— Data provided —

==========

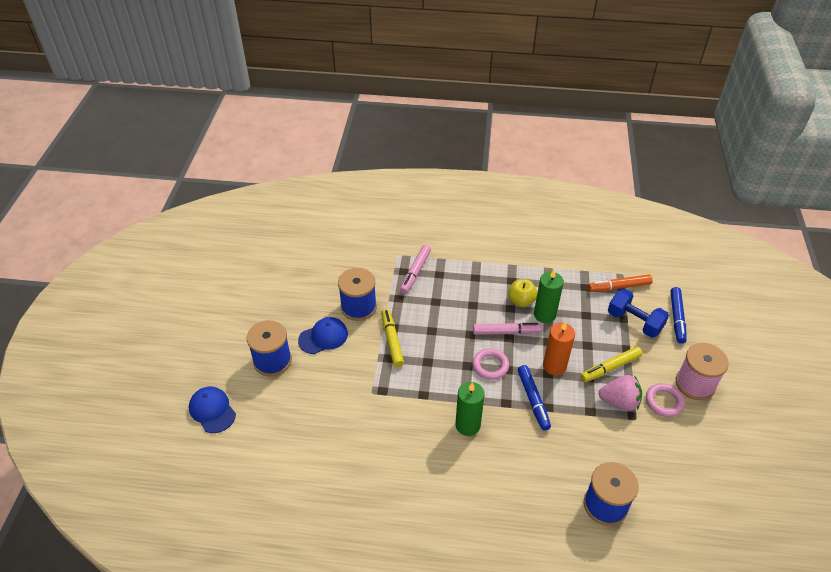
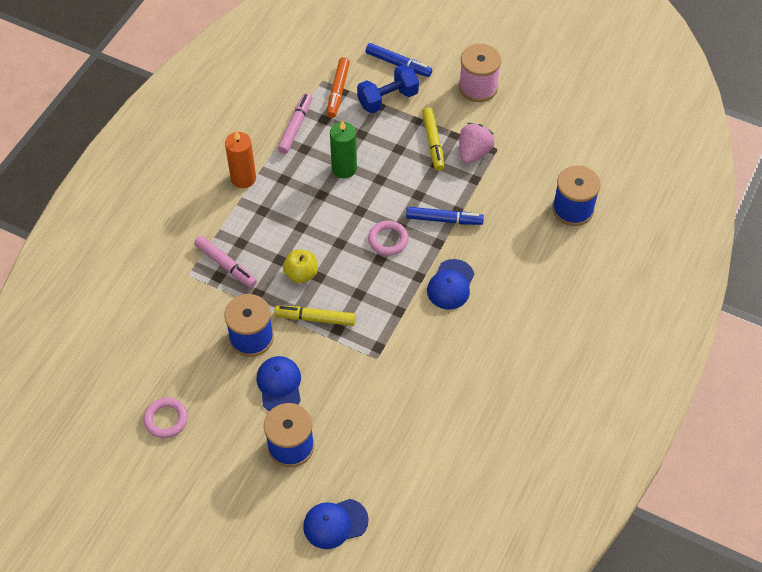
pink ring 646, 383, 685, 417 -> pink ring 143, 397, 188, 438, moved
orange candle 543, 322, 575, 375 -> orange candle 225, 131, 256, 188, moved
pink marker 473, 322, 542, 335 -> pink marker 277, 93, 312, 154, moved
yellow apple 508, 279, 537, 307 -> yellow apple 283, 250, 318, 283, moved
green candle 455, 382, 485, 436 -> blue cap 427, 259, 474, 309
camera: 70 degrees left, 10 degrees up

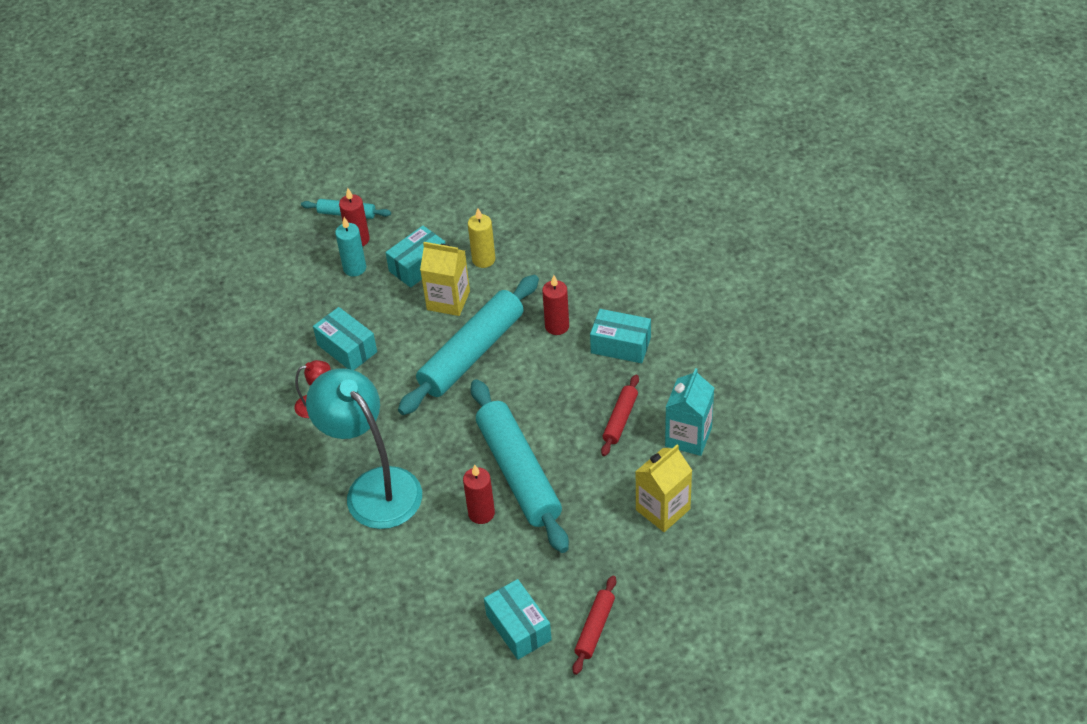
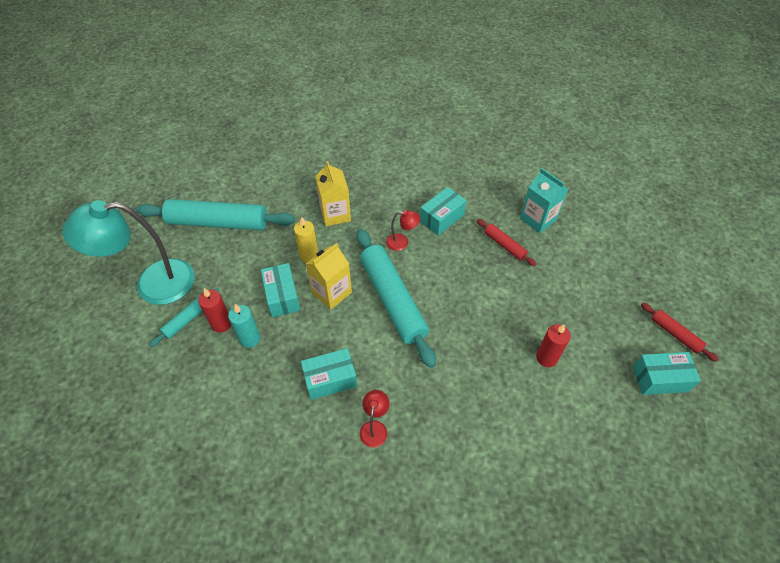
turquoise lamp 306, 368, 422, 529 -> turquoise lamp 62, 200, 195, 305, moved
turquoise rolling pin 471, 379, 569, 553 -> turquoise rolling pin 136, 199, 295, 230, moved
yellow carton 635, 445, 692, 532 -> yellow carton 315, 161, 351, 226, moved
red candle 542, 275, 569, 335 -> red lamp 386, 210, 420, 251
camera: 65 degrees left, 5 degrees up

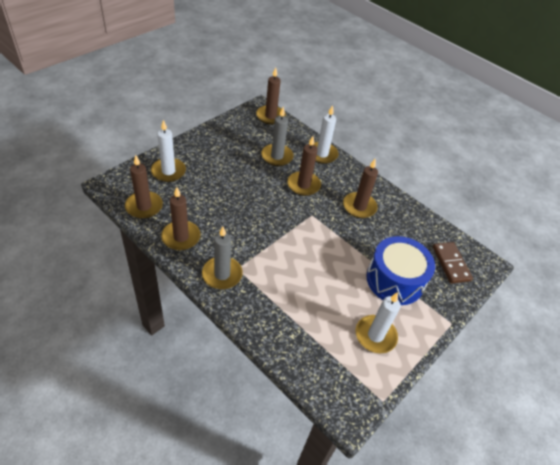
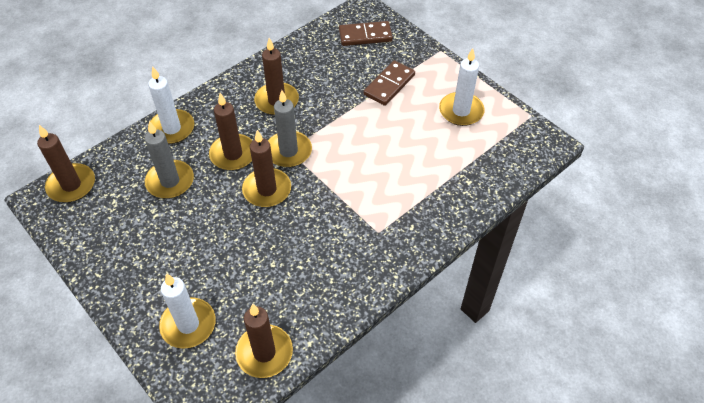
brown candle 161, 187, 201, 250 -> brown candle 242, 130, 291, 207, moved
grey candle 202, 226, 243, 289 -> grey candle 268, 90, 312, 167, moved
blue drum 366, 236, 435, 305 -> brown domino 364, 60, 415, 106
camera: 80 degrees left, 5 degrees up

==========

— Problem description —
A precise copy of each record, with the images removed, should be output.

— Written answer —
pink ring 646, 383, 685, 417 -> pink ring 143, 397, 188, 438, moved
orange candle 543, 322, 575, 375 -> orange candle 225, 131, 256, 188, moved
pink marker 473, 322, 542, 335 -> pink marker 277, 93, 312, 154, moved
yellow apple 508, 279, 537, 307 -> yellow apple 283, 250, 318, 283, moved
green candle 455, 382, 485, 436 -> blue cap 427, 259, 474, 309
camera: 70 degrees left, 10 degrees up

turquoise lamp 306, 368, 422, 529 -> turquoise lamp 62, 200, 195, 305, moved
turquoise rolling pin 471, 379, 569, 553 -> turquoise rolling pin 136, 199, 295, 230, moved
yellow carton 635, 445, 692, 532 -> yellow carton 315, 161, 351, 226, moved
red candle 542, 275, 569, 335 -> red lamp 386, 210, 420, 251
camera: 65 degrees left, 5 degrees up

brown candle 161, 187, 201, 250 -> brown candle 242, 130, 291, 207, moved
grey candle 202, 226, 243, 289 -> grey candle 268, 90, 312, 167, moved
blue drum 366, 236, 435, 305 -> brown domino 364, 60, 415, 106
camera: 80 degrees left, 5 degrees up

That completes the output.